**WORKING DATA**.
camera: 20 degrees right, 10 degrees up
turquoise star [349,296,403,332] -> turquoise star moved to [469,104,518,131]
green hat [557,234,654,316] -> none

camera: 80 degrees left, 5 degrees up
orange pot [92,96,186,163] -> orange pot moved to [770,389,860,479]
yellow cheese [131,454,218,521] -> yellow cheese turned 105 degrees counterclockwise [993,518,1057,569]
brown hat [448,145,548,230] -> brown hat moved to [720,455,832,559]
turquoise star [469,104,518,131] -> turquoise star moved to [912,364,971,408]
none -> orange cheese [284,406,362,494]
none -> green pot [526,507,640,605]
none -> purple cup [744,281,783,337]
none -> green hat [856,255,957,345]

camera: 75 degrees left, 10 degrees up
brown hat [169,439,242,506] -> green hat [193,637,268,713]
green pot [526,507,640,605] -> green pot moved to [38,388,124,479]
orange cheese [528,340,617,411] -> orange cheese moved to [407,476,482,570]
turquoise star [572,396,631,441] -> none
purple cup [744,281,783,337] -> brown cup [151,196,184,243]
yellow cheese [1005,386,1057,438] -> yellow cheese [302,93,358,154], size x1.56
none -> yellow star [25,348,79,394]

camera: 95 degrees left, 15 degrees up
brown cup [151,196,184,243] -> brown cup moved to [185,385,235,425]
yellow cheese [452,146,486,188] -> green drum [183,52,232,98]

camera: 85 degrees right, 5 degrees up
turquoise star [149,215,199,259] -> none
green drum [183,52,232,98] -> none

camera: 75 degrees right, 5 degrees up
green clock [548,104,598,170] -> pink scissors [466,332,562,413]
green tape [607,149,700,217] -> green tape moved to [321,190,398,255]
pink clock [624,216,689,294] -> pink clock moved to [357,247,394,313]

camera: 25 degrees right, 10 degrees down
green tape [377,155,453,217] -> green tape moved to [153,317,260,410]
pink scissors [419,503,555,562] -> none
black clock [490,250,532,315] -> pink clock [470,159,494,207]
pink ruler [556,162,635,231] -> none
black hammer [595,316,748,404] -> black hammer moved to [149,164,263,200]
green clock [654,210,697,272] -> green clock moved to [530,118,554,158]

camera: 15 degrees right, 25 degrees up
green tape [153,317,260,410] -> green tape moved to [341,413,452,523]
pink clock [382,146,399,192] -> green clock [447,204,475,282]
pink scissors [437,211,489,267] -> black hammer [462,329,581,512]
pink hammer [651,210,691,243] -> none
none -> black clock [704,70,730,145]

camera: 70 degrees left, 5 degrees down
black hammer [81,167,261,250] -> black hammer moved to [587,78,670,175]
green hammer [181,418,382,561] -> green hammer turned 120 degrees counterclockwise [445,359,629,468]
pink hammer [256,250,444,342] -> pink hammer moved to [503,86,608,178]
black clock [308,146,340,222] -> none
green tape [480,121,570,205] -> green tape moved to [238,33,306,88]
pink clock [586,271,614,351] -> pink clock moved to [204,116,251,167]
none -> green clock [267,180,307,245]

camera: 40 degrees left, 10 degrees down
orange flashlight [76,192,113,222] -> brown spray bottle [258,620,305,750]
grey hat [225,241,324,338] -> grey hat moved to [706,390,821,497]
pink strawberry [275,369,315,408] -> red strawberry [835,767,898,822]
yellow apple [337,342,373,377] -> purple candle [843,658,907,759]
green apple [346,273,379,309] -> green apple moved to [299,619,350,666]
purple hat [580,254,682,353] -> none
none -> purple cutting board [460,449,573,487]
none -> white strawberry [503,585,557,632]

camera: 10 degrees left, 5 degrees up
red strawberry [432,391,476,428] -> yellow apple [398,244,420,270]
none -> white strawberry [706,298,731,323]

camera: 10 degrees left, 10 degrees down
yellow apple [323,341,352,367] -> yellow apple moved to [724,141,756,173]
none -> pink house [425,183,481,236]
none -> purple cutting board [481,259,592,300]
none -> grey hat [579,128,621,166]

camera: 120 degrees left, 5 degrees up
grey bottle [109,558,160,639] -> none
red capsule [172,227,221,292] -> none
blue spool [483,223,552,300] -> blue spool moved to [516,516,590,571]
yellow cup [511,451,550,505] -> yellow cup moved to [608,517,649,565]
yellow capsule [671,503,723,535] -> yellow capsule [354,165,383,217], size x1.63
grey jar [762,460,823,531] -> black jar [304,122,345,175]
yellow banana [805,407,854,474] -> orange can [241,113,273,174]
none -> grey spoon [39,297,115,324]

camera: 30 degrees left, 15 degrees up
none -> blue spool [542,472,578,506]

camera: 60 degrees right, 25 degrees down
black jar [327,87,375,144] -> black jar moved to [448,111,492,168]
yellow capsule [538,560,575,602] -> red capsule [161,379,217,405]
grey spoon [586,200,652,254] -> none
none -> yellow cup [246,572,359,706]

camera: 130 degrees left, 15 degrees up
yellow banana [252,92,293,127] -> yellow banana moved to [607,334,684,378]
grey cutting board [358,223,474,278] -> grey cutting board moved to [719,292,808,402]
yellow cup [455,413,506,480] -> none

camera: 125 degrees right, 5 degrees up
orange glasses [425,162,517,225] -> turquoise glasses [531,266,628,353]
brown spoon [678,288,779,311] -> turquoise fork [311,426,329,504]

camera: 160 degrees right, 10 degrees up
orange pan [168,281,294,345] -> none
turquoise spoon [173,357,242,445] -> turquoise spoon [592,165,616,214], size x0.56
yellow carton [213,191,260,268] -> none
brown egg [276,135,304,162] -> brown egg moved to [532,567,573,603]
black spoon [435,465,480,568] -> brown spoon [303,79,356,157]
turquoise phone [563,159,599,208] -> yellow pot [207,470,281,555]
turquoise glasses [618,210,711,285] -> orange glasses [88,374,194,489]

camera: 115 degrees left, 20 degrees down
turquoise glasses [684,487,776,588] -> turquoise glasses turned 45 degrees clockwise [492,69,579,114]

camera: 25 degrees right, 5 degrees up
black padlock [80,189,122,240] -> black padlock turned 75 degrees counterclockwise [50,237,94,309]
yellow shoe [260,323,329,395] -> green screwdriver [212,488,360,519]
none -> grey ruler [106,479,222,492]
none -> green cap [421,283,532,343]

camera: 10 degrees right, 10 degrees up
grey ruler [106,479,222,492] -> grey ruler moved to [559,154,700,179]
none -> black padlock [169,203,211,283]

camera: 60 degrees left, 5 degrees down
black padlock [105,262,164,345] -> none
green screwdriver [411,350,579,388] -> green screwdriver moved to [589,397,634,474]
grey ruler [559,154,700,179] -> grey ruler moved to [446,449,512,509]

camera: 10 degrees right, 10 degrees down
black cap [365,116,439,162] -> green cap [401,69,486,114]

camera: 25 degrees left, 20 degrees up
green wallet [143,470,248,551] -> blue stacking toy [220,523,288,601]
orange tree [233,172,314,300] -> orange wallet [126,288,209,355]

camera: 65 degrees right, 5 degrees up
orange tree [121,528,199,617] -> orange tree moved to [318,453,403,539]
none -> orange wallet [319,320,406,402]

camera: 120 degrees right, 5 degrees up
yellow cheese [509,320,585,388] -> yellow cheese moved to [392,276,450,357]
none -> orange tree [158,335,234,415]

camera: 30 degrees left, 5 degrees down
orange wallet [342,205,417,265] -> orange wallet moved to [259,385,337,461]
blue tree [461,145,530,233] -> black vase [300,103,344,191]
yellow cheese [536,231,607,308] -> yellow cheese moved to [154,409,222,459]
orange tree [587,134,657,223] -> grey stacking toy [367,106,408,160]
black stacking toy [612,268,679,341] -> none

**YOUR ASSIGNMENT**. Give the number of lines in the listing that hold "cutting", with no other words.

**RESPONSE BELOW**. 3